- Data for processing -
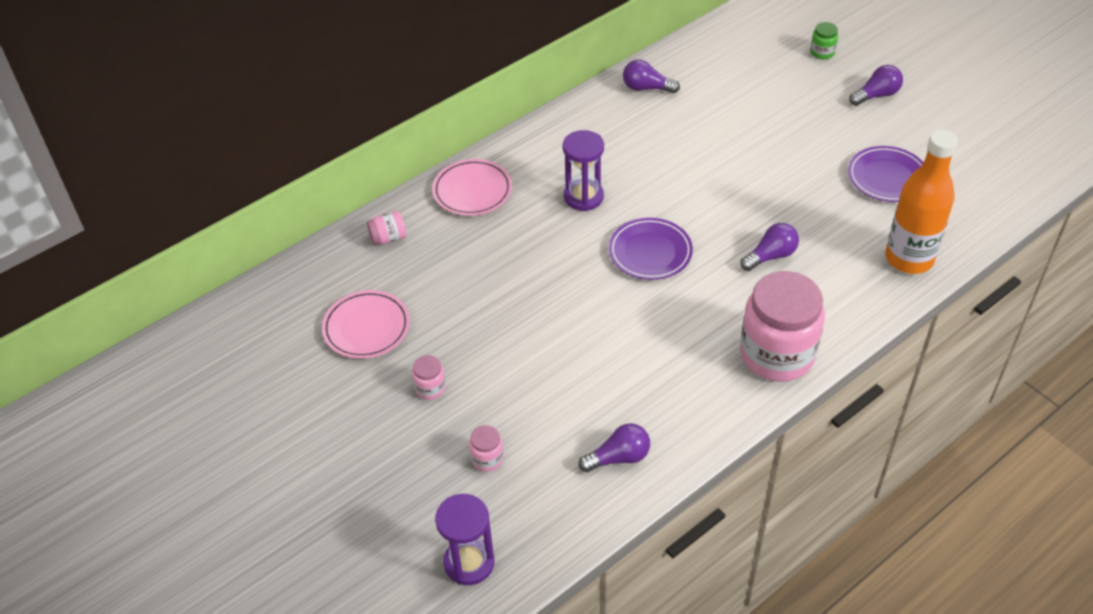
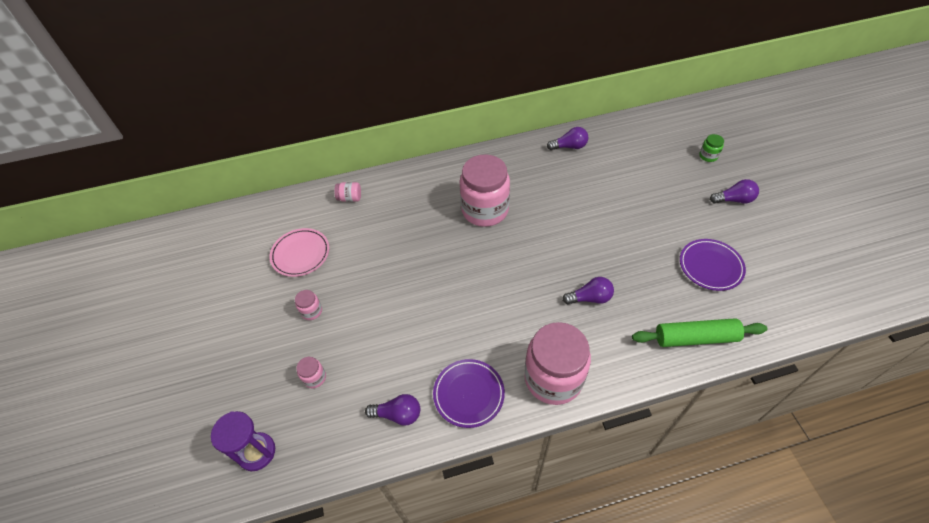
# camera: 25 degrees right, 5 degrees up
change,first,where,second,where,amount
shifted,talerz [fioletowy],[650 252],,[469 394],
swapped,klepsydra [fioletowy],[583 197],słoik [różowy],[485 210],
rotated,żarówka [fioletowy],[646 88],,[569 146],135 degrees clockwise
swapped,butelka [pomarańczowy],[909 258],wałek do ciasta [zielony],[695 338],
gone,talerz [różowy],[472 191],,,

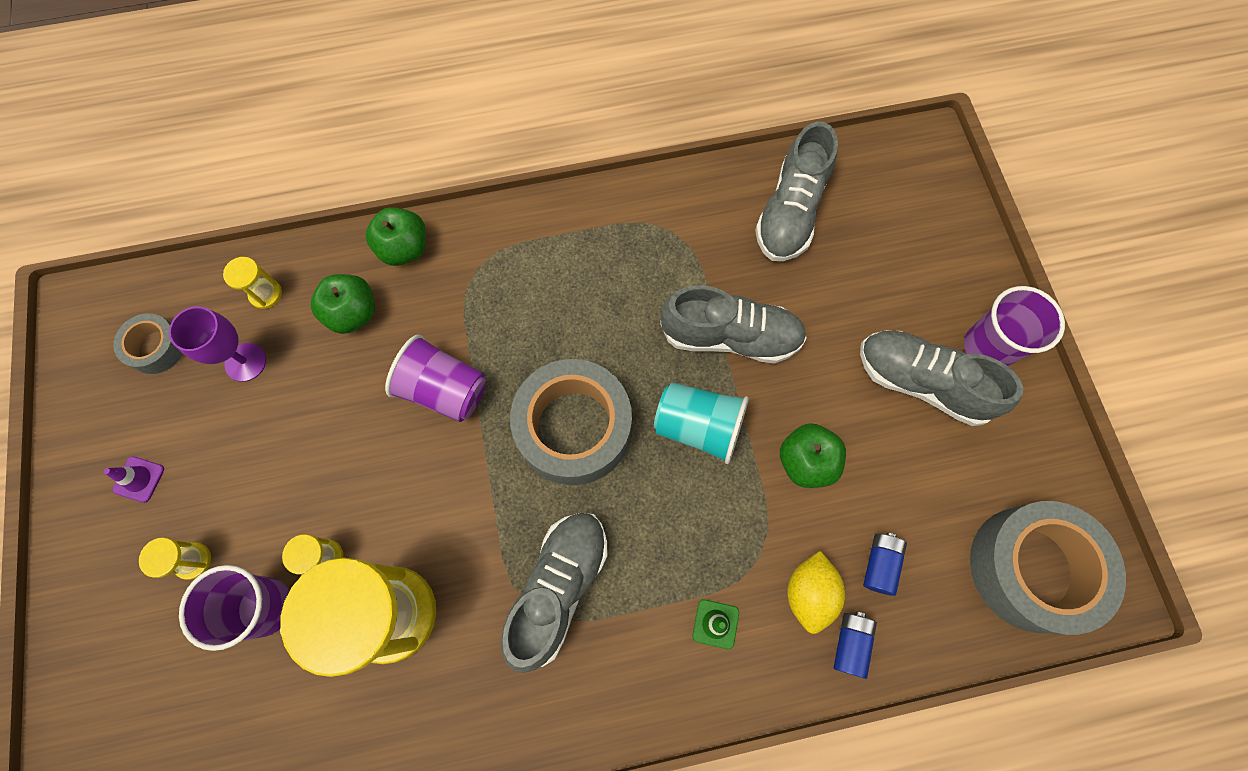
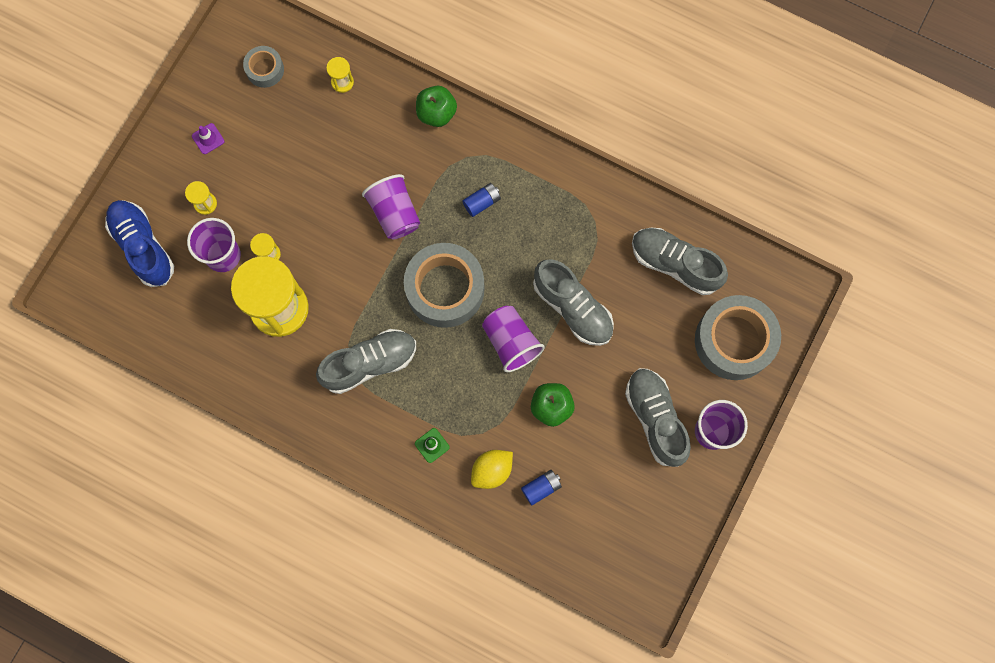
# camera: 40 degrees right, 5 degrees up
change,first,where,second,where,amount
new,,,but [niebieski],[143 246],
shifted,bateria [niebieski],[850 643],,[482 202],
repainted,szklanka [turkusowy],[698 427],szklanka [fioletowy],[511 342],
rotated,but [szary],[790 212],,[675 264],60 degrees clockwise
shifted,taśma klejąca [szary],[1031 568],,[734 341],
gone,kielich [fioletowy],[245 362],,,
gone,jabłko [zielony],[353 313],,,

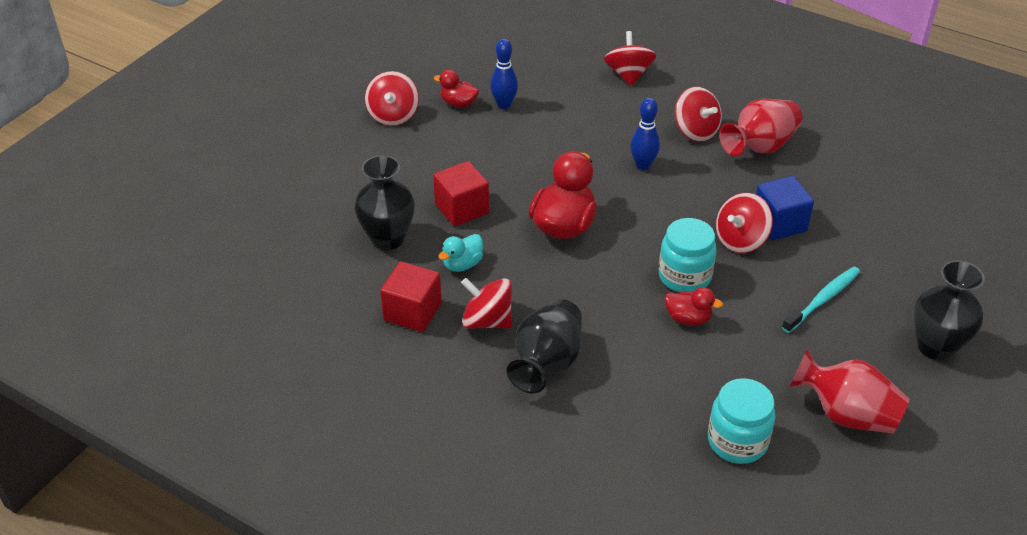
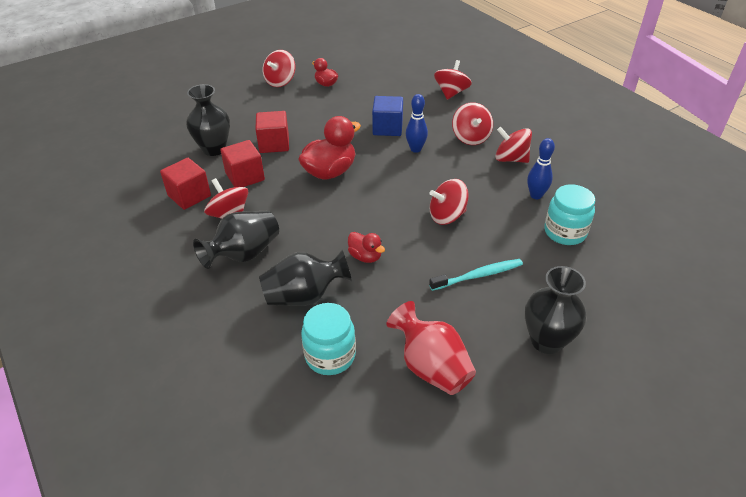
# camera: 25 degrees right, 0 degrees up
change,first,where,second,where,amount
swapped,kaczka [turkusowy],[462 264],sześcian [czerwony],[245 177],
new,,,wazon [czarny],[304 296],
shifted,sześcian [niebieski],[779 223],,[387 128],
swapped,wazon [czerwony],[760 147],bączek [czerwony],[511 159],
shifted,kręgiel [niebieski],[504 105],,[536 195],
shifted,słoik [turkusowy],[684 276],,[565 232],

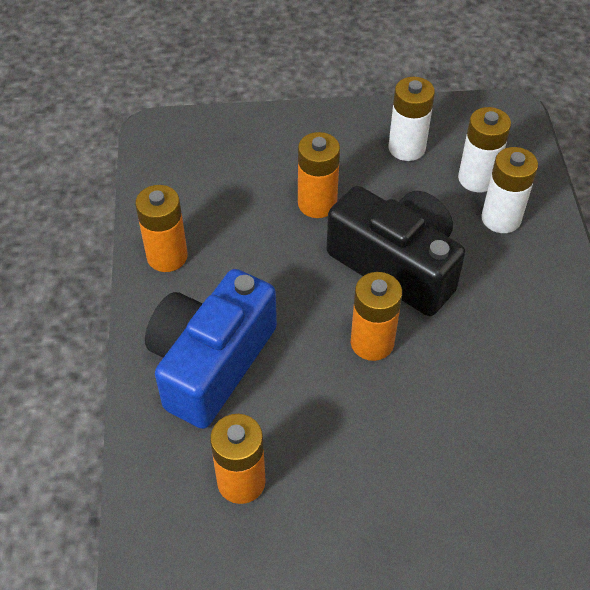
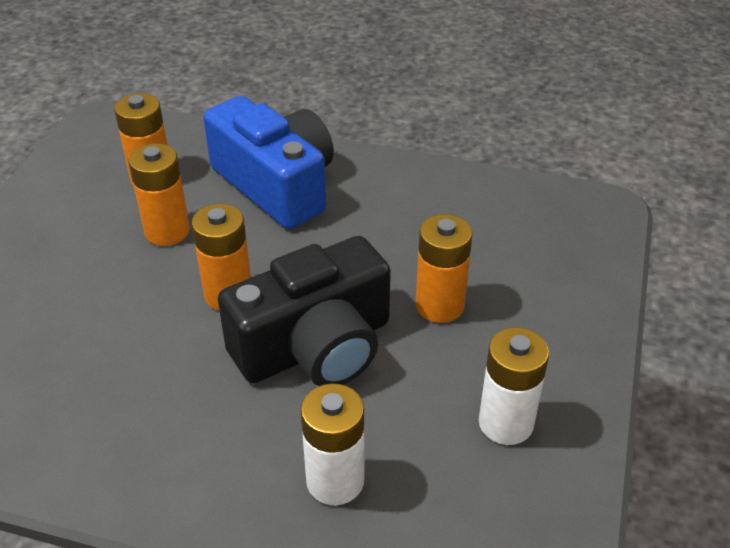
# camera: 110 degrees right, 10 degrees down
change,first,where,second,where,amount
shifted,bateria [pomarańczowy],[167 256],,[167 231],
gone,bateria [biały],[477 178],,,

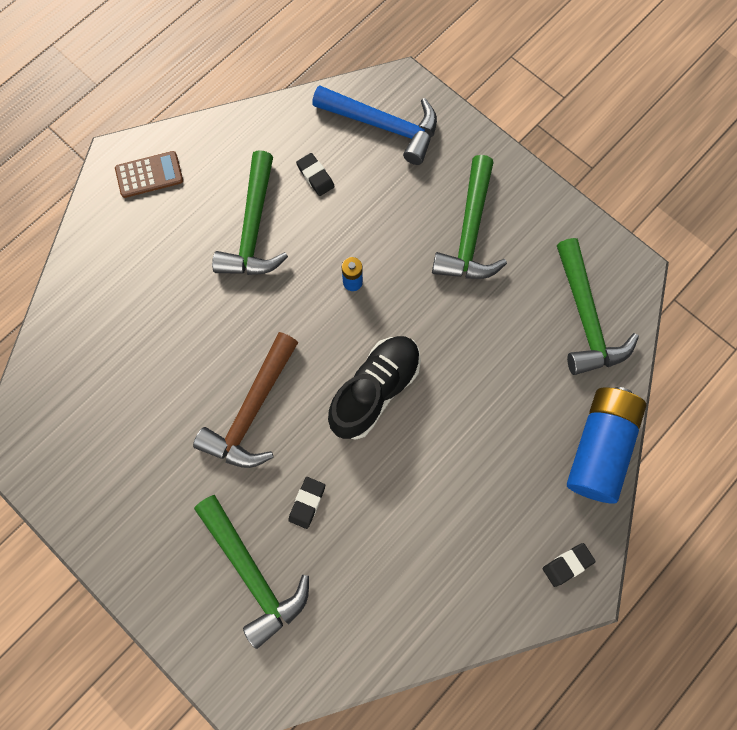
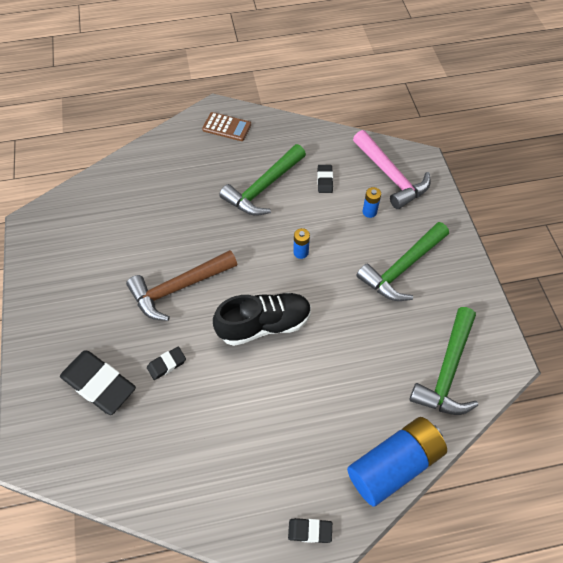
# camera: 35 degrees right, 15 degrees down
change,first,where,second,where,amount
swapped,młotek [zielony],[253 573],gumka do mazania [czarny],[99 384],
repainted,młotek [niebieski],[384 126],młotek [różowy],[391 176],
new,,,bateria [niebieski],[369 212],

- Work required -
All lines in the listing above between the line with "swapped,klepsydra [fioletowy],[583 197],słoik" and the line with "swapped,butelka [pomarańczowy],[909 258],wałek", inclusive, should be set down exactly, and no line outside that range.

- Expected answer -
swapped,klepsydra [fioletowy],[583 197],słoik [różowy],[485 210],
rotated,żarówka [fioletowy],[646 88],,[569 146],135 degrees clockwise
swapped,butelka [pomarańczowy],[909 258],wałek do ciasta [zielony],[695 338],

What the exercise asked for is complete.